_Try it:_
Look through the data below for the line with "brown box: 4 -> 5" and the line with "brown scissors: 0 -> 2", then output those two and all lines in between, exactly as written.

_Information given:_
--- START ---
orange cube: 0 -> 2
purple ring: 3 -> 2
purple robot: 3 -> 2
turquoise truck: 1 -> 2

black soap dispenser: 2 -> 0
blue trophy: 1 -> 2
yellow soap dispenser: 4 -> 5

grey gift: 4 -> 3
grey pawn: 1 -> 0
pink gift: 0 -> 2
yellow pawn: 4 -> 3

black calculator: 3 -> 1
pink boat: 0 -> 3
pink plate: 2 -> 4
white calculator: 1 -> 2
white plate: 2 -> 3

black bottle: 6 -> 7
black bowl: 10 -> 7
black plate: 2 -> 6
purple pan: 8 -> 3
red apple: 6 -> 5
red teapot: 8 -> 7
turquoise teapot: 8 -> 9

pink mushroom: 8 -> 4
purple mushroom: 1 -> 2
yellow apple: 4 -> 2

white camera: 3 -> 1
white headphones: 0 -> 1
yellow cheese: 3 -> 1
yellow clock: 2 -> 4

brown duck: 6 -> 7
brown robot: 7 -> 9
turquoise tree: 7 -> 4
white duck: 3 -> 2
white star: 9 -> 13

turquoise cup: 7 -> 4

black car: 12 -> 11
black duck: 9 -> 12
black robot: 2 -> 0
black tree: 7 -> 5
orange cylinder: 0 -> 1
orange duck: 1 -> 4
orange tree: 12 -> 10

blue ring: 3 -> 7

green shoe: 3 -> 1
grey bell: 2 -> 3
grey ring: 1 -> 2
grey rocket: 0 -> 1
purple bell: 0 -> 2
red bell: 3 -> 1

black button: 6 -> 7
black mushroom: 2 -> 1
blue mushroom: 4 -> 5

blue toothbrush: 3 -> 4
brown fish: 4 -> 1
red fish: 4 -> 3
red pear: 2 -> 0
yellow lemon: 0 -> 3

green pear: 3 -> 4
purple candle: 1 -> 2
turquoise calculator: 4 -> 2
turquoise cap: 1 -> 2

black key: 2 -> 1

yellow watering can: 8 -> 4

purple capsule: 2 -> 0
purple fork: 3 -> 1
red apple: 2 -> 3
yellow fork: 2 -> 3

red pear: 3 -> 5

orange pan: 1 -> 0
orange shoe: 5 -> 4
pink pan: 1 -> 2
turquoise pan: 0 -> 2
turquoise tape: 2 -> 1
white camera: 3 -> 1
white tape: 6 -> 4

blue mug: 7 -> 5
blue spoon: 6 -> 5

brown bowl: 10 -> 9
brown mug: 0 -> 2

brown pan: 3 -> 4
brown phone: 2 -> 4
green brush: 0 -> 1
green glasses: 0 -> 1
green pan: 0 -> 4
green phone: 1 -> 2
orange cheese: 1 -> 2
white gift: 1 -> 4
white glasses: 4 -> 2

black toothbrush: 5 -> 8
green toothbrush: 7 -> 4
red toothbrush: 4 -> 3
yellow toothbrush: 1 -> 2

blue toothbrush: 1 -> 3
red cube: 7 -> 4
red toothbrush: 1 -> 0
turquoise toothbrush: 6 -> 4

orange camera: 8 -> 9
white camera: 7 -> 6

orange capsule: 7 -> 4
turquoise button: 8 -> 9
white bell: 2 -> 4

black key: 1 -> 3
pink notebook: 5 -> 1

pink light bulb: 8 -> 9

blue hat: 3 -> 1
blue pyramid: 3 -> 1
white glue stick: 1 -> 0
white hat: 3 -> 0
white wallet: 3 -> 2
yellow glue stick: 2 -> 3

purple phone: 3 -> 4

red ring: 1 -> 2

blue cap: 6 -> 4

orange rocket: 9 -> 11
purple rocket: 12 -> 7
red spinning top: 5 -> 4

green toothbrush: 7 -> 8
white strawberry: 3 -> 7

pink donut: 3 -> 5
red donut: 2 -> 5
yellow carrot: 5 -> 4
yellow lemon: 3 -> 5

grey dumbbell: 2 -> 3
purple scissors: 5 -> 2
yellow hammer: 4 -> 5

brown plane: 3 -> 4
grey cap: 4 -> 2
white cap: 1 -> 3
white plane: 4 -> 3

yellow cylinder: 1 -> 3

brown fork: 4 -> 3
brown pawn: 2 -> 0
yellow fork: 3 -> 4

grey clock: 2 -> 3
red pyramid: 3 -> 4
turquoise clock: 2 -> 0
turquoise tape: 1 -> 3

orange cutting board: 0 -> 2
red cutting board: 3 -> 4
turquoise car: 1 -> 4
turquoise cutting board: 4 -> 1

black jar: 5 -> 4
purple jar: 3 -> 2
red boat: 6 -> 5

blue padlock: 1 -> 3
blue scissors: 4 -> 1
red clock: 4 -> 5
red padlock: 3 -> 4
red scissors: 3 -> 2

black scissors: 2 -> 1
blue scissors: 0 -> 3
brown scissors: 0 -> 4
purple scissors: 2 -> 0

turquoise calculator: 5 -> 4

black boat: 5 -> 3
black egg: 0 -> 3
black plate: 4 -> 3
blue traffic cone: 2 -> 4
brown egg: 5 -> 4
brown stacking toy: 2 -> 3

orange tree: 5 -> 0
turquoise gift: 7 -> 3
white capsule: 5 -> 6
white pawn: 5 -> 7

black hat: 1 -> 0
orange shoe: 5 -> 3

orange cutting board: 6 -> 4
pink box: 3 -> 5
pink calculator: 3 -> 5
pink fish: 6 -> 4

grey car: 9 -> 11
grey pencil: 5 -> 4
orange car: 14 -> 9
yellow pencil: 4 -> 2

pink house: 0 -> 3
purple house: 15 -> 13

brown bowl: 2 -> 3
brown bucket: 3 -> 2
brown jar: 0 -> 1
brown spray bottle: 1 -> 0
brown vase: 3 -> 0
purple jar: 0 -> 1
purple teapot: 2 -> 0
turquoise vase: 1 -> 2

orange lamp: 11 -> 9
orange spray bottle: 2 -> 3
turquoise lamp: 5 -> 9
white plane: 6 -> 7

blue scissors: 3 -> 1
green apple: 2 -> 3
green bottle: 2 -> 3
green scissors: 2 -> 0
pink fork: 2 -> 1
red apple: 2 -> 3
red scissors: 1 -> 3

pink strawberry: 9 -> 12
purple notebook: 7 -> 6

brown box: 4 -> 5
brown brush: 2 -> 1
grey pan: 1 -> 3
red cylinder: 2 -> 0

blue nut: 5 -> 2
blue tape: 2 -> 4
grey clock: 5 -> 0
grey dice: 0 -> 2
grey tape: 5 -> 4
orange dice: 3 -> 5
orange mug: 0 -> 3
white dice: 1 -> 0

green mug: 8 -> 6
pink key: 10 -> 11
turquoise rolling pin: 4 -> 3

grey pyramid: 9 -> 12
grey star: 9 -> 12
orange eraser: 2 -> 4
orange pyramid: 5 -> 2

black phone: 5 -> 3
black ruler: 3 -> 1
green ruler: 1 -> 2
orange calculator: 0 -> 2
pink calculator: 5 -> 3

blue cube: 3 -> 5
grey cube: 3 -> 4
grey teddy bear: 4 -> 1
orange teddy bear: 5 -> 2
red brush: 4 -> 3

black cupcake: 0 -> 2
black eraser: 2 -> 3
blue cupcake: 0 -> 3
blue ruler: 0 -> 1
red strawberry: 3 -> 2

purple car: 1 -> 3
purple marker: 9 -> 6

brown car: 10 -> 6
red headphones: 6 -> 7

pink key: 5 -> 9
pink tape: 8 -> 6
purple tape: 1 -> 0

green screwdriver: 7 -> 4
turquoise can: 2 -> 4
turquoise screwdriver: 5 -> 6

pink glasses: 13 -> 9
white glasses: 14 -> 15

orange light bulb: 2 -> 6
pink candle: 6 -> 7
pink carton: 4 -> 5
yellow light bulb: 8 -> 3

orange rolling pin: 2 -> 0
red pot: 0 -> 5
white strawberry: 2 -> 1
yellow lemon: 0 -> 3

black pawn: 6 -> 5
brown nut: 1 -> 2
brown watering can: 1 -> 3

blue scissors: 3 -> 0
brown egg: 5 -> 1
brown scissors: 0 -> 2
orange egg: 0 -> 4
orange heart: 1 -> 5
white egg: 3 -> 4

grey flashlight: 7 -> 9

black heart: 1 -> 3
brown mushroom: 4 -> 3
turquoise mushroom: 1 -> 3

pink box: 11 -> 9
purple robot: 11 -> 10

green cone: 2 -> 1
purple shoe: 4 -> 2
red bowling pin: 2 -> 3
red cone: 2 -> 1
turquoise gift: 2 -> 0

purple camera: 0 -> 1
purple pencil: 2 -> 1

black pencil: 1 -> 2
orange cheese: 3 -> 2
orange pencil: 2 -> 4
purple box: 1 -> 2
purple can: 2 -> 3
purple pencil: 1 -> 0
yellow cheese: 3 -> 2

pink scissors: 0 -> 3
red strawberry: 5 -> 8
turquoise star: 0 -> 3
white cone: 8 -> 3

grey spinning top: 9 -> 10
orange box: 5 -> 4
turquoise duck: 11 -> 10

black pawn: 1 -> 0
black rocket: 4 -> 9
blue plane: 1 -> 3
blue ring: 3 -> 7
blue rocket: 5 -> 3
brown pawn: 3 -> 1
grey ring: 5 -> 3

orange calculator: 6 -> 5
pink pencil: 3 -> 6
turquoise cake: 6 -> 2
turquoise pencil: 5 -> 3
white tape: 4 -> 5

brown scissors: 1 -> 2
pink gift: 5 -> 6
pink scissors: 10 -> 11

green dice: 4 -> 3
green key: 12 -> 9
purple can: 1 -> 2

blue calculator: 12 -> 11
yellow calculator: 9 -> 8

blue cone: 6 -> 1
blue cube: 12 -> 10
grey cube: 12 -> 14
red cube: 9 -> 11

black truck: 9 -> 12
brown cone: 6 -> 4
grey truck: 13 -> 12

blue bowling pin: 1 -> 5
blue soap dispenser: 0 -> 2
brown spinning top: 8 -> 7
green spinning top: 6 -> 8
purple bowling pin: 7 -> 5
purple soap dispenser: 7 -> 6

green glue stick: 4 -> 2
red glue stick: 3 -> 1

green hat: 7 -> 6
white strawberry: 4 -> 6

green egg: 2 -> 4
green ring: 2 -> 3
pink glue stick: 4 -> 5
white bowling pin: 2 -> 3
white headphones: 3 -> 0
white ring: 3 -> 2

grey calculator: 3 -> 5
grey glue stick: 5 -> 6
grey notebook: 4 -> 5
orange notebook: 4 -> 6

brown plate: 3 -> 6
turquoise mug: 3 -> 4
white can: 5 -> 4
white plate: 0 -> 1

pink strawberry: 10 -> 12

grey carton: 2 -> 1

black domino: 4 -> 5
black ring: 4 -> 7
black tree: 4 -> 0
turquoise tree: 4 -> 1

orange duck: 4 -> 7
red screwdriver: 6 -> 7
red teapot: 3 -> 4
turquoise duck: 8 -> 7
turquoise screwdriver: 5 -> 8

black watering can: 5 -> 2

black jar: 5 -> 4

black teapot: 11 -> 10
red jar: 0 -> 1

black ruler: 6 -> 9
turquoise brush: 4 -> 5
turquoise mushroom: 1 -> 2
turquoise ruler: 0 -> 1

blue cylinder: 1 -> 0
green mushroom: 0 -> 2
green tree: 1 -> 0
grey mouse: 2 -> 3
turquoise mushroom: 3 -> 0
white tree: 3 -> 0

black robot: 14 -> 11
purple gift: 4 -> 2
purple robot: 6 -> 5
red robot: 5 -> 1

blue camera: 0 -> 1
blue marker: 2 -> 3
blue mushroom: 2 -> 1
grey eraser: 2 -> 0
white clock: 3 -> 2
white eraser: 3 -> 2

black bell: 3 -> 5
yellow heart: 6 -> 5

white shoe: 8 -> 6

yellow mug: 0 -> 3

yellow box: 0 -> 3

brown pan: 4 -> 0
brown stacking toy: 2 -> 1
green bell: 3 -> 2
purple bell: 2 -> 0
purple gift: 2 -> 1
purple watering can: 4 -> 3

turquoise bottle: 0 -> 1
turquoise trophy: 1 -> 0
--- END ---
_Expected answer:_
brown box: 4 -> 5
brown brush: 2 -> 1
grey pan: 1 -> 3
red cylinder: 2 -> 0

blue nut: 5 -> 2
blue tape: 2 -> 4
grey clock: 5 -> 0
grey dice: 0 -> 2
grey tape: 5 -> 4
orange dice: 3 -> 5
orange mug: 0 -> 3
white dice: 1 -> 0

green mug: 8 -> 6
pink key: 10 -> 11
turquoise rolling pin: 4 -> 3

grey pyramid: 9 -> 12
grey star: 9 -> 12
orange eraser: 2 -> 4
orange pyramid: 5 -> 2

black phone: 5 -> 3
black ruler: 3 -> 1
green ruler: 1 -> 2
orange calculator: 0 -> 2
pink calculator: 5 -> 3

blue cube: 3 -> 5
grey cube: 3 -> 4
grey teddy bear: 4 -> 1
orange teddy bear: 5 -> 2
red brush: 4 -> 3

black cupcake: 0 -> 2
black eraser: 2 -> 3
blue cupcake: 0 -> 3
blue ruler: 0 -> 1
red strawberry: 3 -> 2

purple car: 1 -> 3
purple marker: 9 -> 6

brown car: 10 -> 6
red headphones: 6 -> 7

pink key: 5 -> 9
pink tape: 8 -> 6
purple tape: 1 -> 0

green screwdriver: 7 -> 4
turquoise can: 2 -> 4
turquoise screwdriver: 5 -> 6

pink glasses: 13 -> 9
white glasses: 14 -> 15

orange light bulb: 2 -> 6
pink candle: 6 -> 7
pink carton: 4 -> 5
yellow light bulb: 8 -> 3

orange rolling pin: 2 -> 0
red pot: 0 -> 5
white strawberry: 2 -> 1
yellow lemon: 0 -> 3

black pawn: 6 -> 5
brown nut: 1 -> 2
brown watering can: 1 -> 3

blue scissors: 3 -> 0
brown egg: 5 -> 1
brown scissors: 0 -> 2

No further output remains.